**DATA SHOWN:**
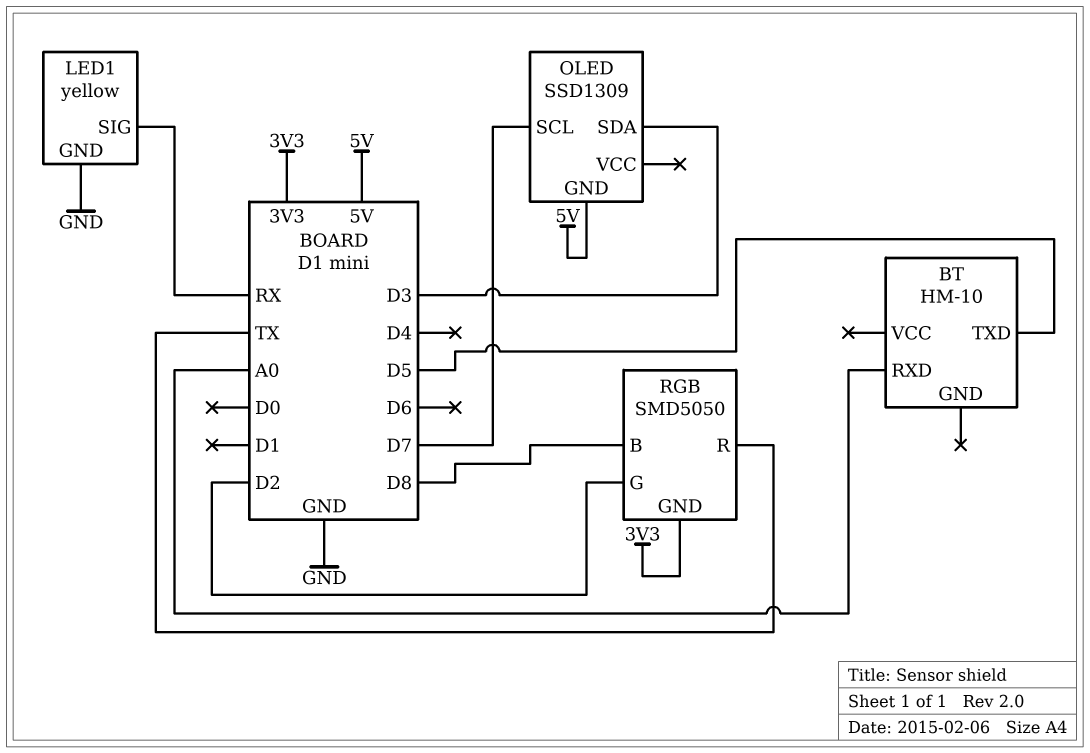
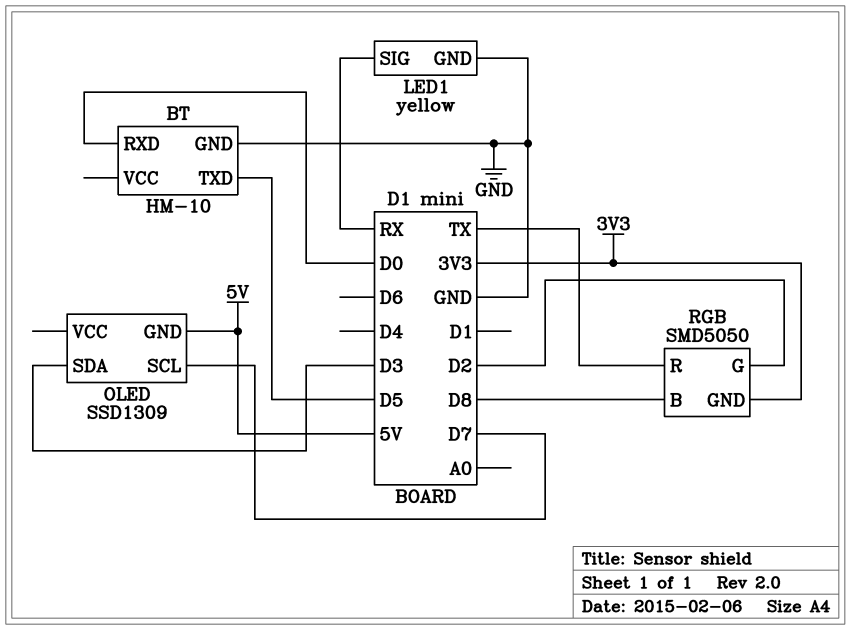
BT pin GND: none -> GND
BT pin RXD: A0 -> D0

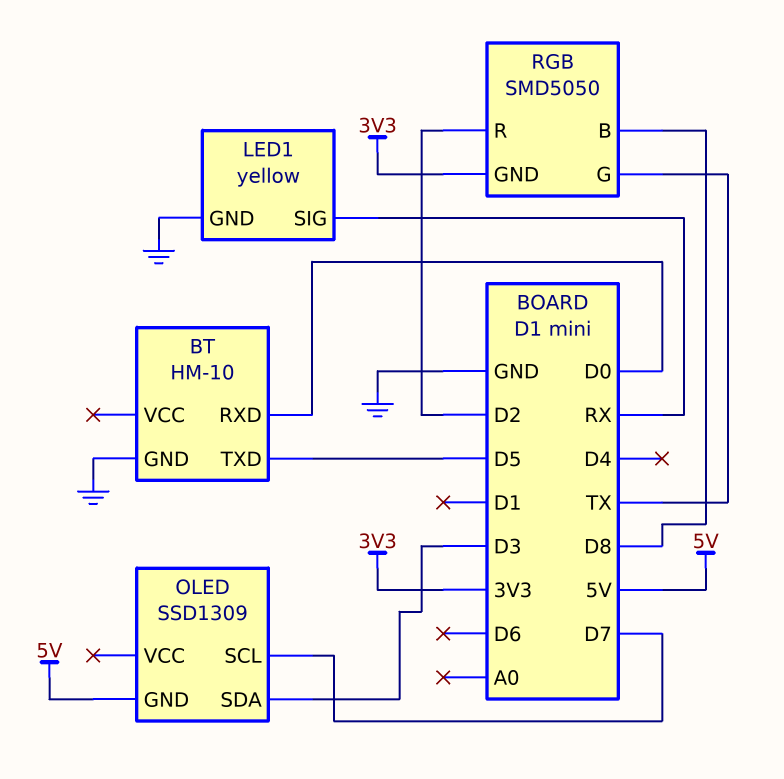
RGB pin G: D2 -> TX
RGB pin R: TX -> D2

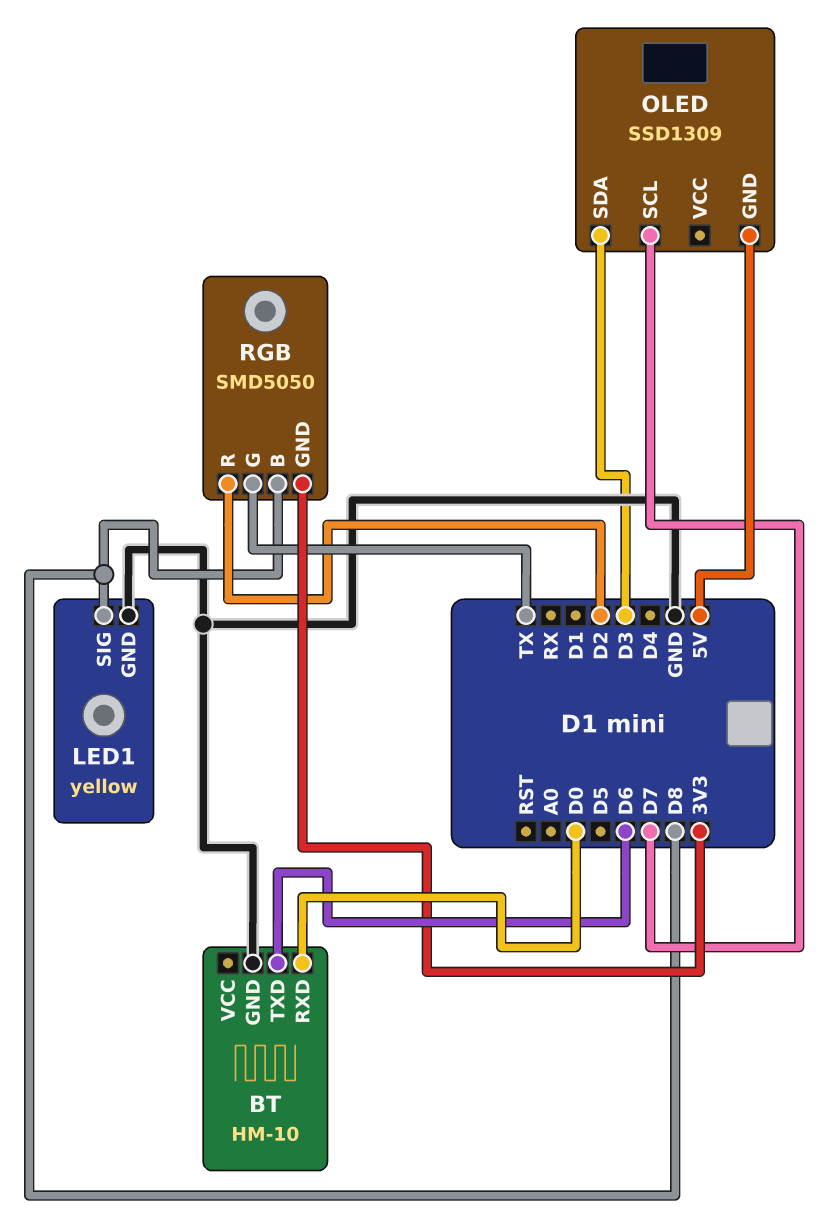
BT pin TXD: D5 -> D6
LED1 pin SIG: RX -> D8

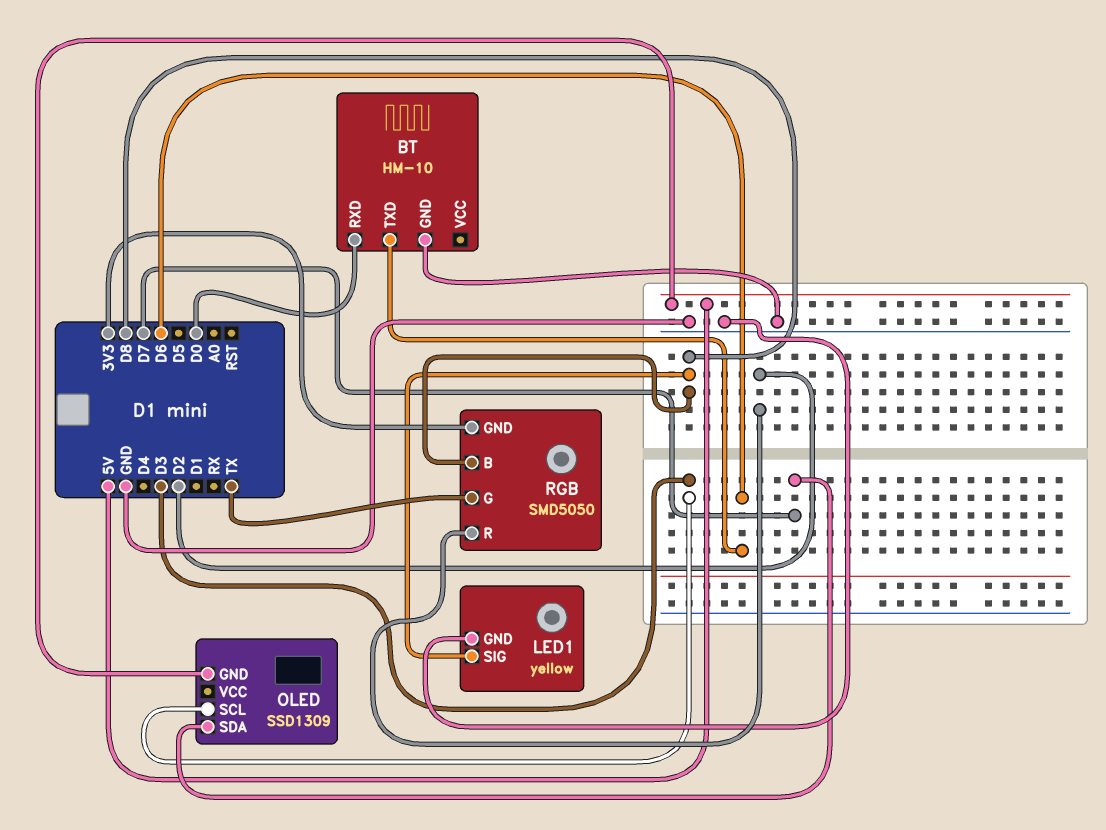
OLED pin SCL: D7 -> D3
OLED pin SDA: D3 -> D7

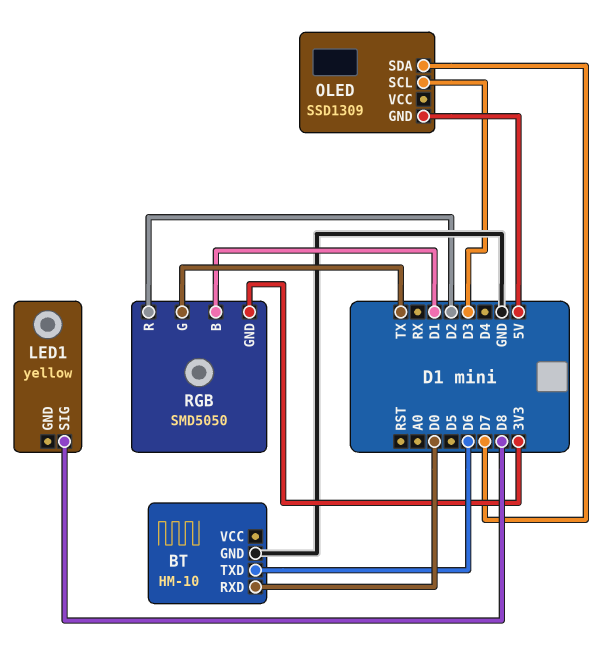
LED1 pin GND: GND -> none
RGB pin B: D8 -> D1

**WHAT TO WORK ON:** Which of the lines above include the word "none"? List those lines.

**YOUR RESPONSE:**
BT pin GND: none -> GND
LED1 pin GND: GND -> none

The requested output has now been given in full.